About this exercise: Each line of the data below must be reproduced without any change.

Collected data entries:
══════
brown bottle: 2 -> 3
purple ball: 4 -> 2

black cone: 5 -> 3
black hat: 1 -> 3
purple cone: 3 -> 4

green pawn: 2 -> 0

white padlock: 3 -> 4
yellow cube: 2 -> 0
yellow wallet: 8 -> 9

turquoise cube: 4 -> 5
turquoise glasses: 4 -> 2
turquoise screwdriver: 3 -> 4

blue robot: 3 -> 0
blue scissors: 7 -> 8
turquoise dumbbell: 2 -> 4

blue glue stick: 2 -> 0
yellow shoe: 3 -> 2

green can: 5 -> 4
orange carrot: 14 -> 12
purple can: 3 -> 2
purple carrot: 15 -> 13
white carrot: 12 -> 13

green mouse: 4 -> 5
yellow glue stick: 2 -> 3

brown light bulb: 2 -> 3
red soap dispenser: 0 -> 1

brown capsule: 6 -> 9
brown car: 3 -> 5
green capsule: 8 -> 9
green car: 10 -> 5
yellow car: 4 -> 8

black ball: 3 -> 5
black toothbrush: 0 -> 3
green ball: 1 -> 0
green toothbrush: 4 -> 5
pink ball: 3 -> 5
══════
Your solution:
brown bottle: 2 -> 3
purple ball: 4 -> 2

black cone: 5 -> 3
black hat: 1 -> 3
purple cone: 3 -> 4

green pawn: 2 -> 0

white padlock: 3 -> 4
yellow cube: 2 -> 0
yellow wallet: 8 -> 9

turquoise cube: 4 -> 5
turquoise glasses: 4 -> 2
turquoise screwdriver: 3 -> 4

blue robot: 3 -> 0
blue scissors: 7 -> 8
turquoise dumbbell: 2 -> 4

blue glue stick: 2 -> 0
yellow shoe: 3 -> 2

green can: 5 -> 4
orange carrot: 14 -> 12
purple can: 3 -> 2
purple carrot: 15 -> 13
white carrot: 12 -> 13

green mouse: 4 -> 5
yellow glue stick: 2 -> 3

brown light bulb: 2 -> 3
red soap dispenser: 0 -> 1

brown capsule: 6 -> 9
brown car: 3 -> 5
green capsule: 8 -> 9
green car: 10 -> 5
yellow car: 4 -> 8

black ball: 3 -> 5
black toothbrush: 0 -> 3
green ball: 1 -> 0
green toothbrush: 4 -> 5
pink ball: 3 -> 5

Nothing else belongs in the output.